Task details -
Please restate the records below verbatim, omitting every image they hold.

[Entries provided Boundary: Start]

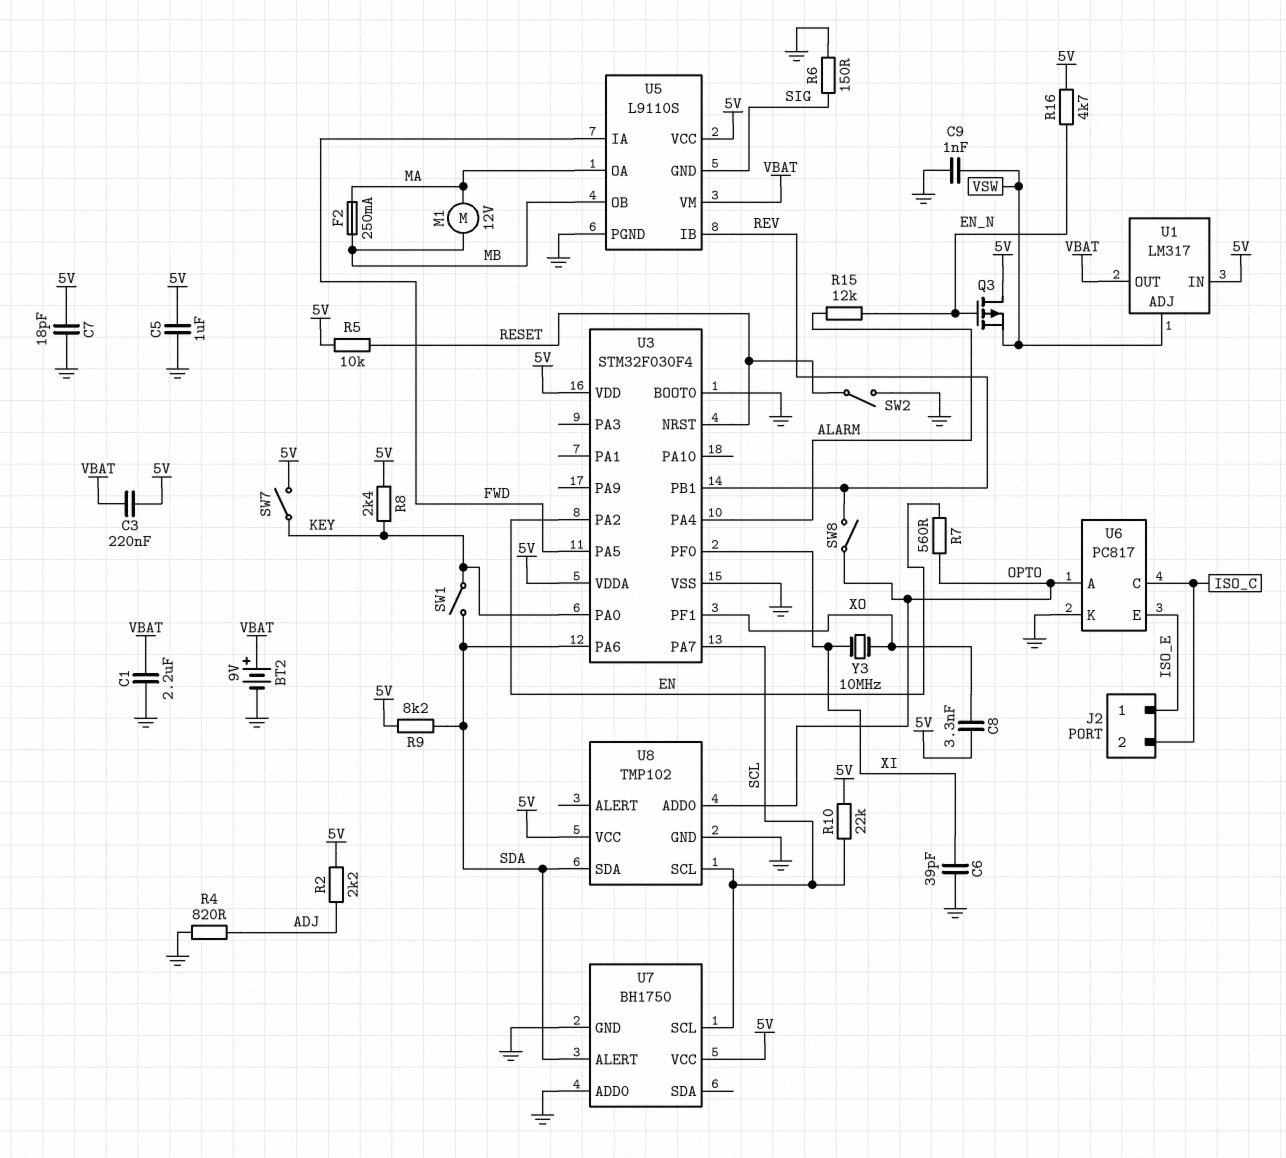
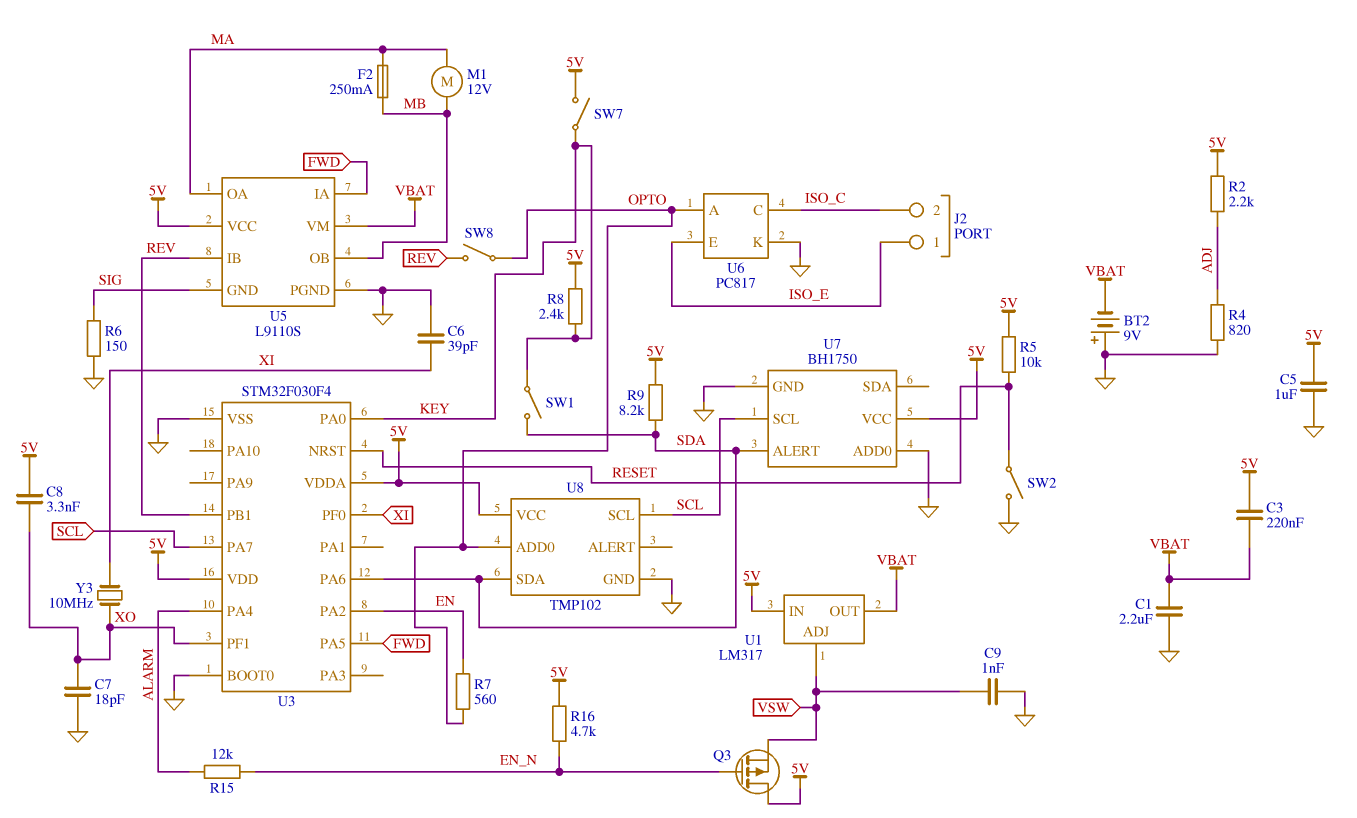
BT2: 9V (plus VBAT, minus GND) -> 9V (plus GND, minus VBAT)
C7: 18pF (5V, GND) -> 18pF (GND, XO)
R10: 22k (5V, SCL) -> none

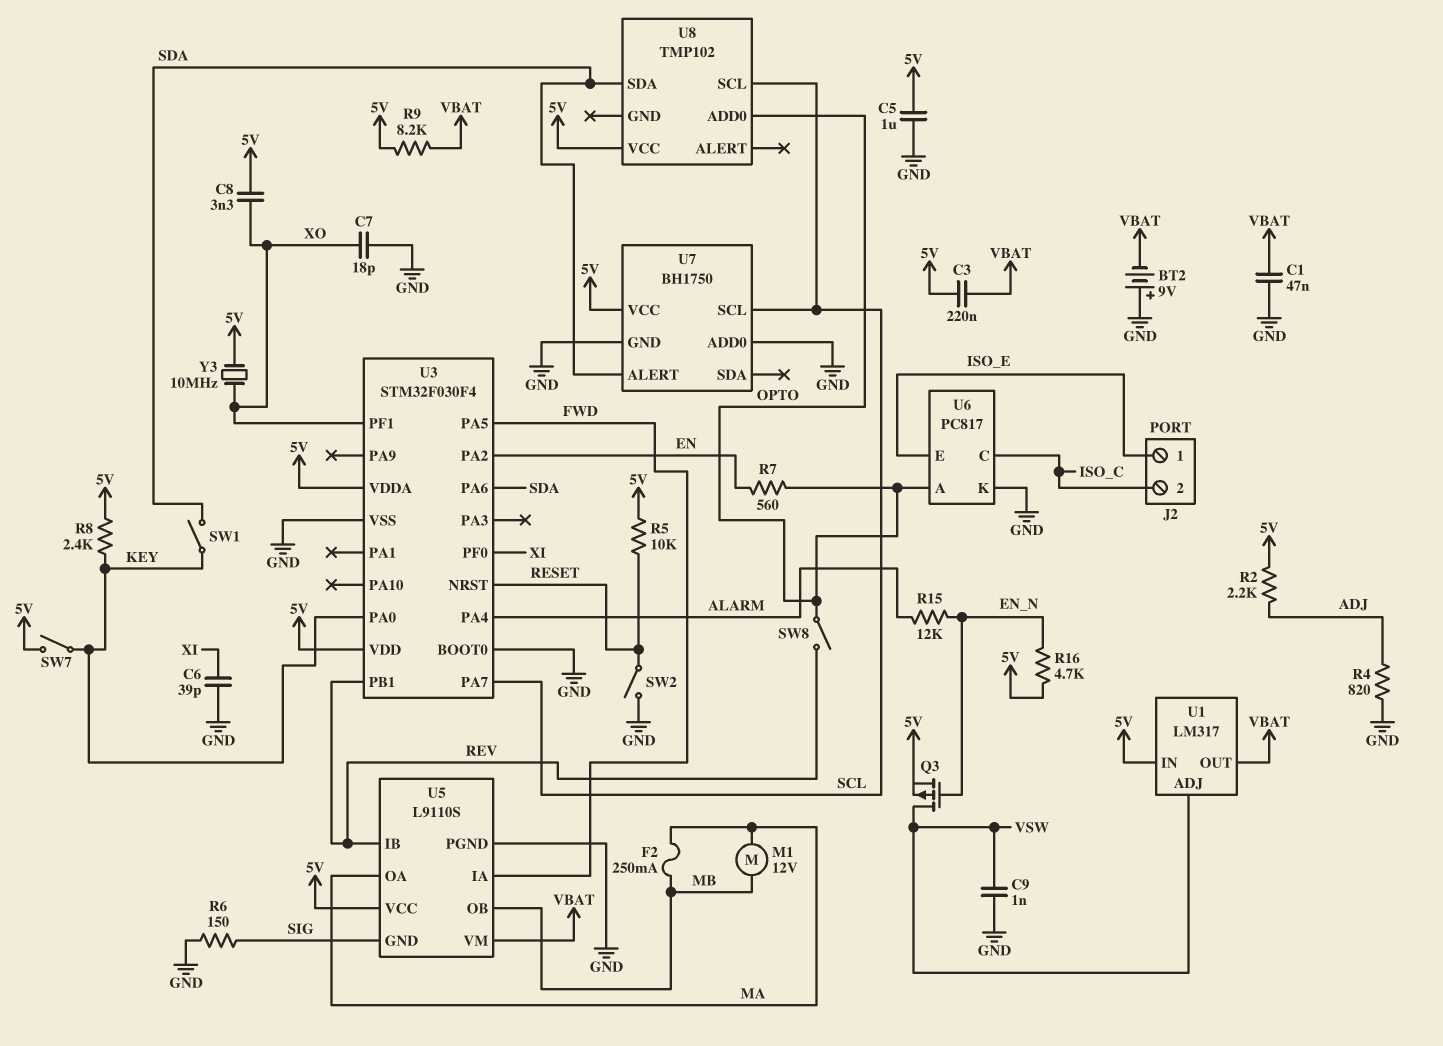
C1: 2.2uF (GND, VBAT) -> 47nF (GND, VBAT)
Q3: PMOS (G EN_N, D 5V, S VSW) -> PMOS (G EN_N, D VSW, S 5V)
R9: 8.2k (5V, SDA) -> 8.2k (5V, VBAT)
U8 pin GND: GND -> none
Y3: 10MHz (XI, XO) -> 10MHz (5V, XO)

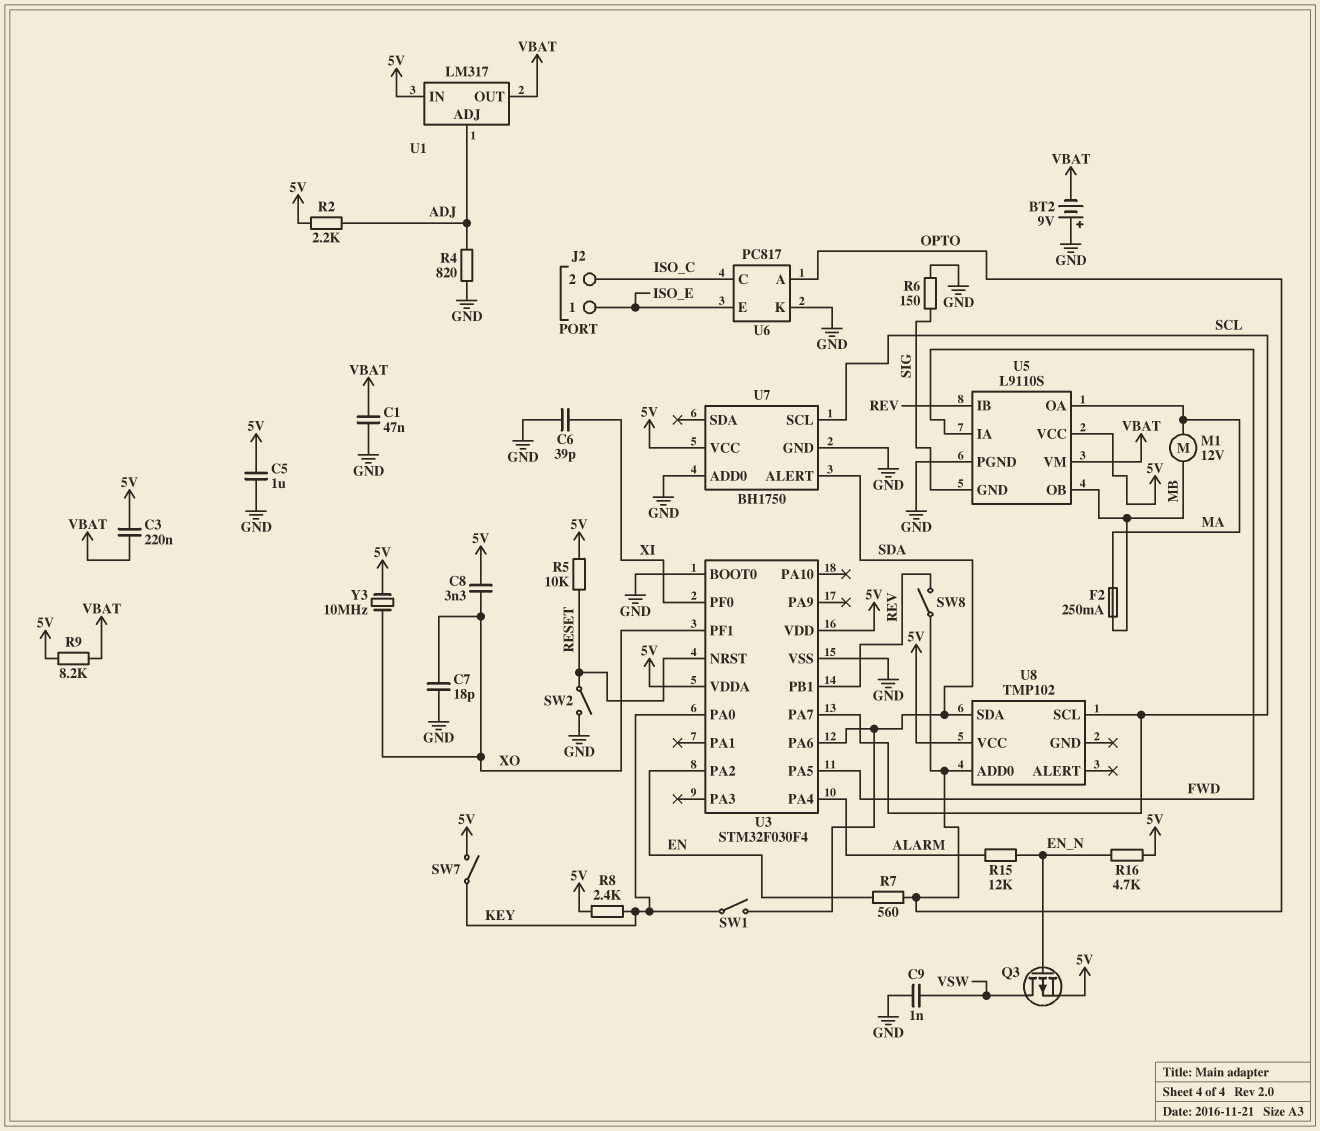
U1 pin ADJ: VSW -> ADJ

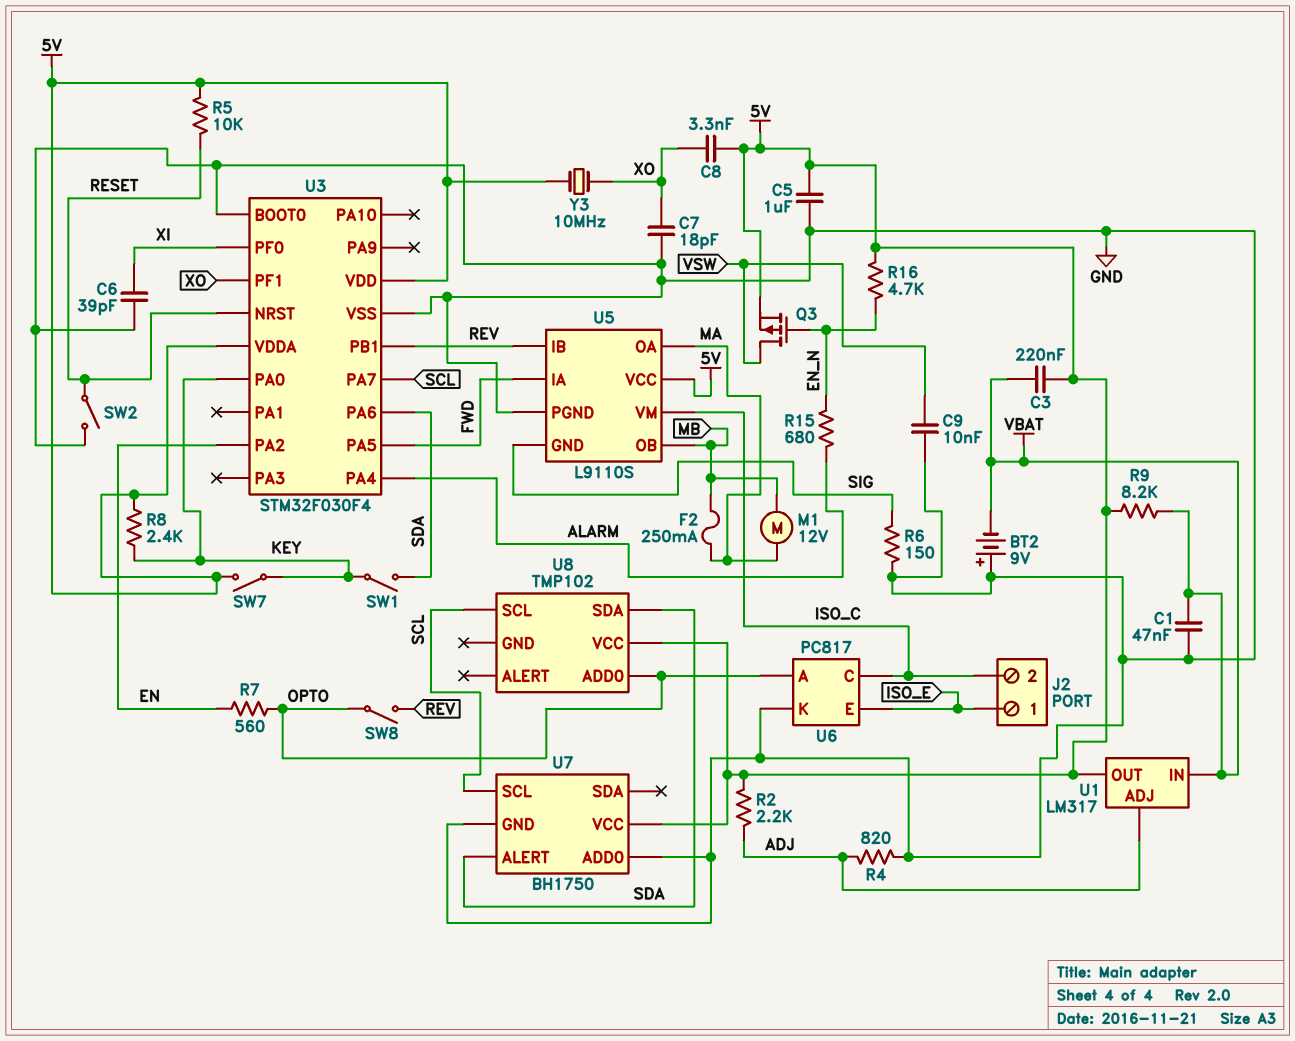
C9: 1nF (GND, VSW) -> 10nF (GND, VSW)
R15: 12k (ALARM, EN_N) -> 680 (ALARM, EN_N)
U1 pin IN: 5V -> VBAT
U1 pin OUT: VBAT -> 5V
U5 pin VM: VBAT -> ISO_C

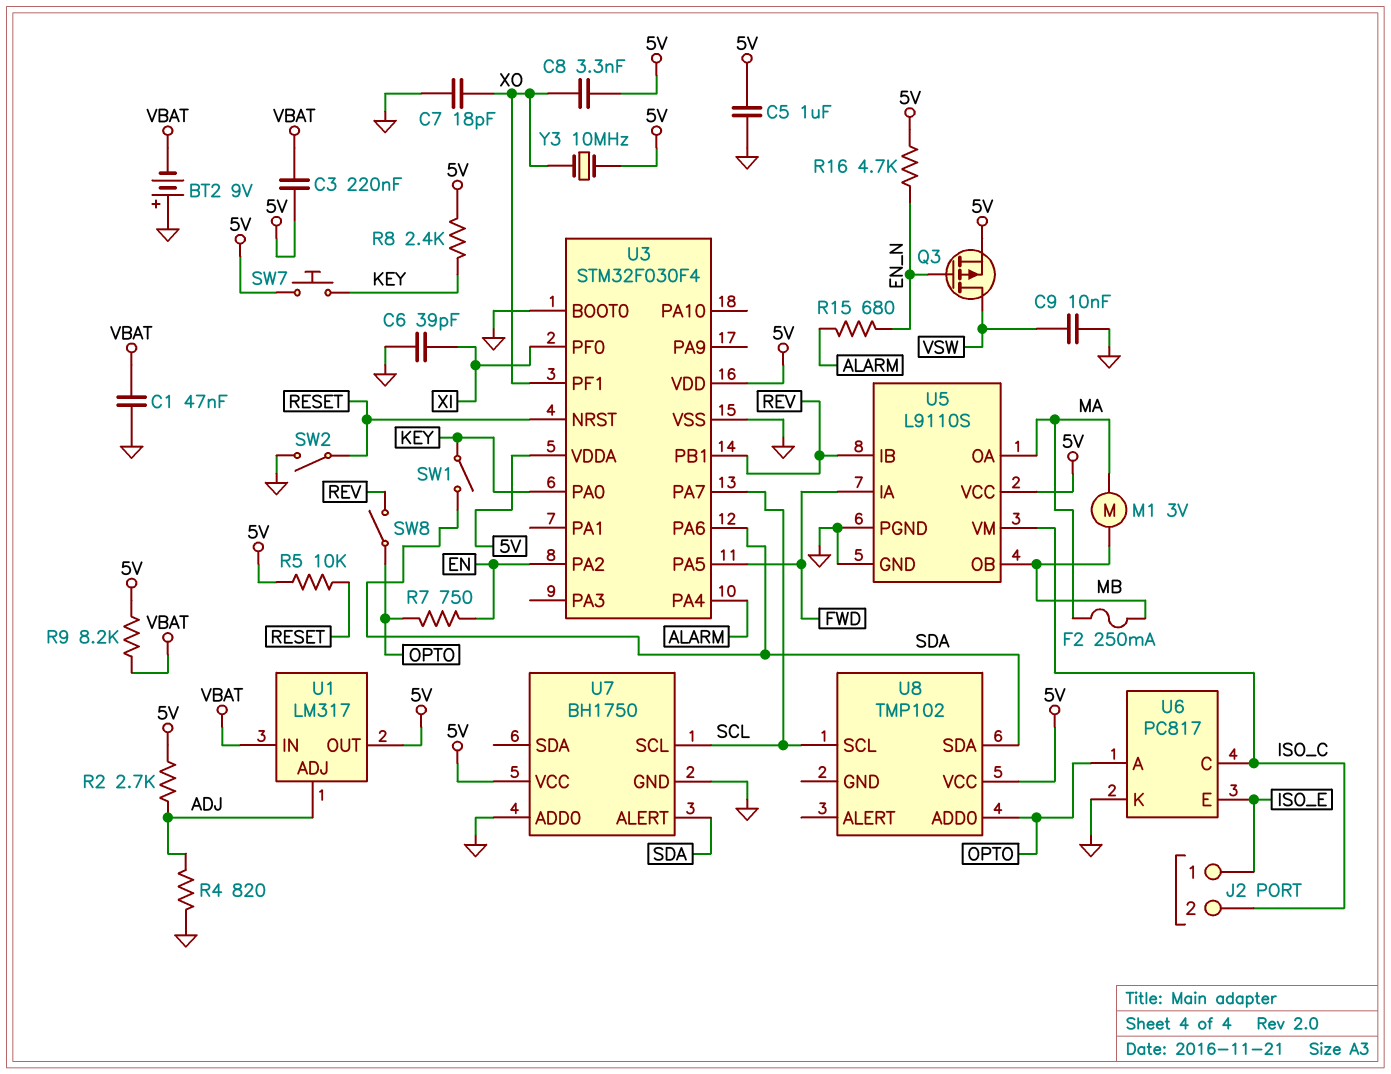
M1: motor 12V (MA, MB) -> motor 3V (MA, MB)
R2: 2.2k (5V, ADJ) -> 2.7k (5V, ADJ)
R6: 150 (GND, SIG) -> none
R7: 560 (EN, OPTO) -> 750 (EN, OPTO)
SW7: switch (5V, KEY) -> button (5V, KEY)
U5 pin GND: SIG -> GND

[Entries provided Boundary: End]

Task response -
BT2: 9V (plus VBAT, minus GND) -> 9V (plus GND, minus VBAT)
C7: 18pF (5V, GND) -> 18pF (GND, XO)
R10: 22k (5V, SCL) -> none

C1: 2.2uF (GND, VBAT) -> 47nF (GND, VBAT)
Q3: PMOS (G EN_N, D 5V, S VSW) -> PMOS (G EN_N, D VSW, S 5V)
R9: 8.2k (5V, SDA) -> 8.2k (5V, VBAT)
U8 pin GND: GND -> none
Y3: 10MHz (XI, XO) -> 10MHz (5V, XO)

U1 pin ADJ: VSW -> ADJ

C9: 1nF (GND, VSW) -> 10nF (GND, VSW)
R15: 12k (ALARM, EN_N) -> 680 (ALARM, EN_N)
U1 pin IN: 5V -> VBAT
U1 pin OUT: VBAT -> 5V
U5 pin VM: VBAT -> ISO_C

M1: motor 12V (MA, MB) -> motor 3V (MA, MB)
R2: 2.2k (5V, ADJ) -> 2.7k (5V, ADJ)
R6: 150 (GND, SIG) -> none
R7: 560 (EN, OPTO) -> 750 (EN, OPTO)
SW7: switch (5V, KEY) -> button (5V, KEY)
U5 pin GND: SIG -> GND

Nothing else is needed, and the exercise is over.